Problem to work on:
Reproduce exactly only the lines from the line that holds "purple traffic cone: 6 -> 4" to the line that holds "purple pyramid: 8 -> 6", inclusive, in the listing below, and please leave out every picture.

Supplied material:

-=-=-=-=-

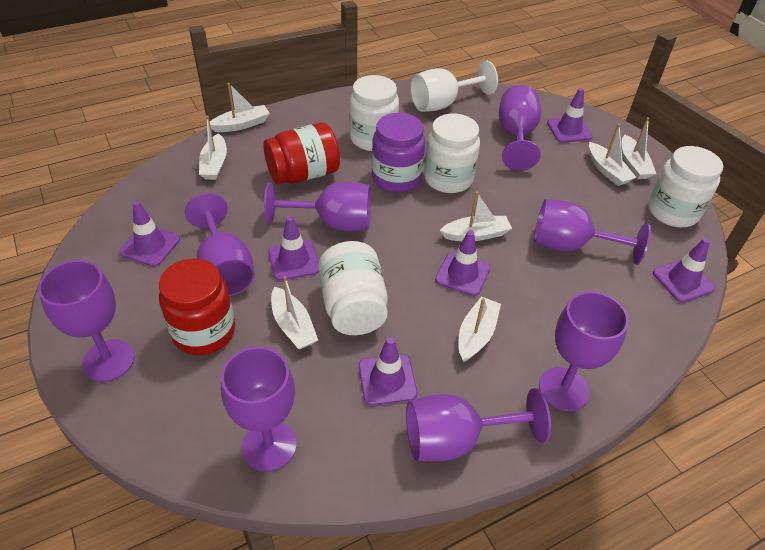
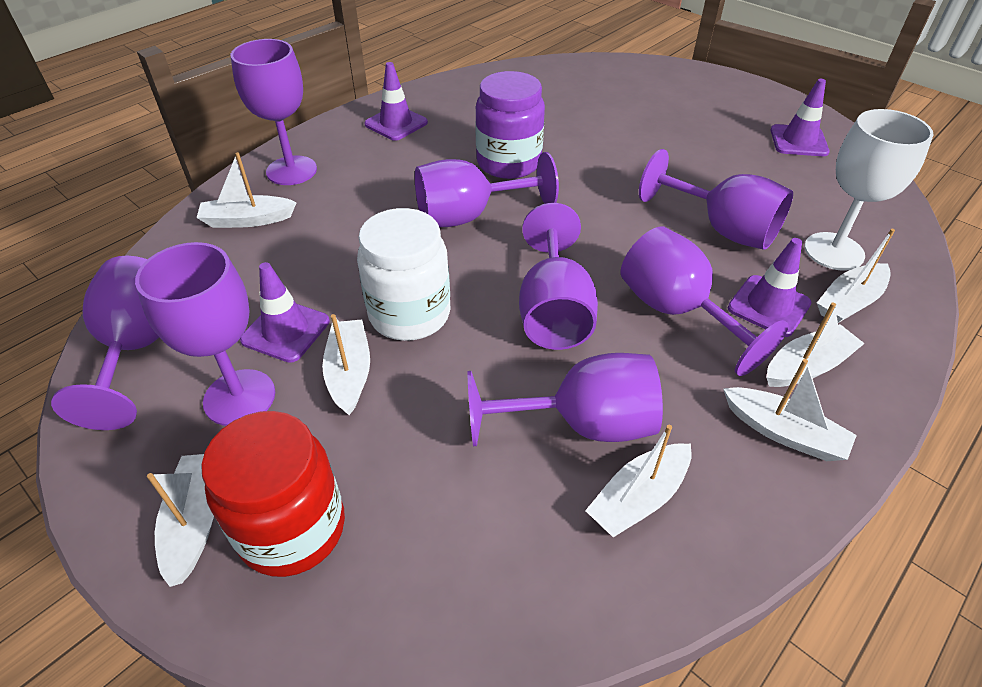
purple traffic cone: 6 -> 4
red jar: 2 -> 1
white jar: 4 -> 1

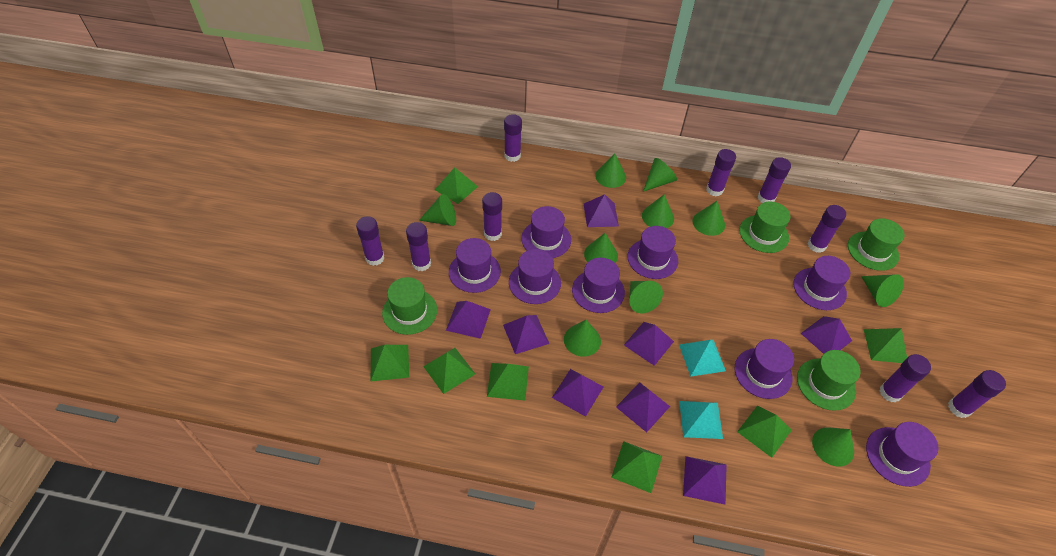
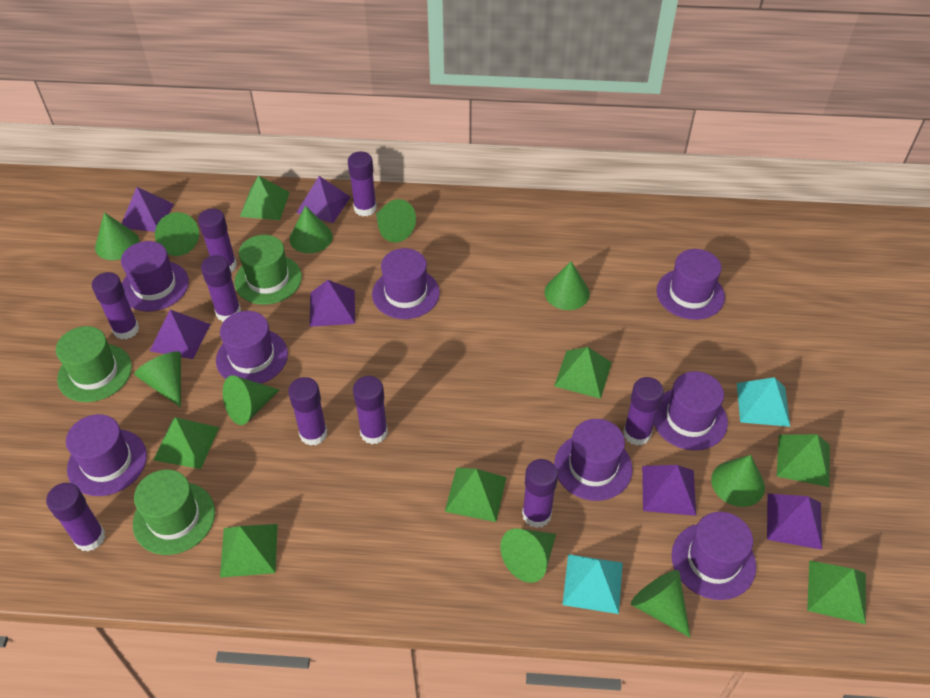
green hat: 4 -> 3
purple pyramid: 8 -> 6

-=-=-=-=-

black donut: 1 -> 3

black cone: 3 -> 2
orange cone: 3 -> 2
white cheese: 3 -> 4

-=-=-=-=-

Written solution:
purple traffic cone: 6 -> 4
red jar: 2 -> 1
white jar: 4 -> 1

green hat: 4 -> 3
purple pyramid: 8 -> 6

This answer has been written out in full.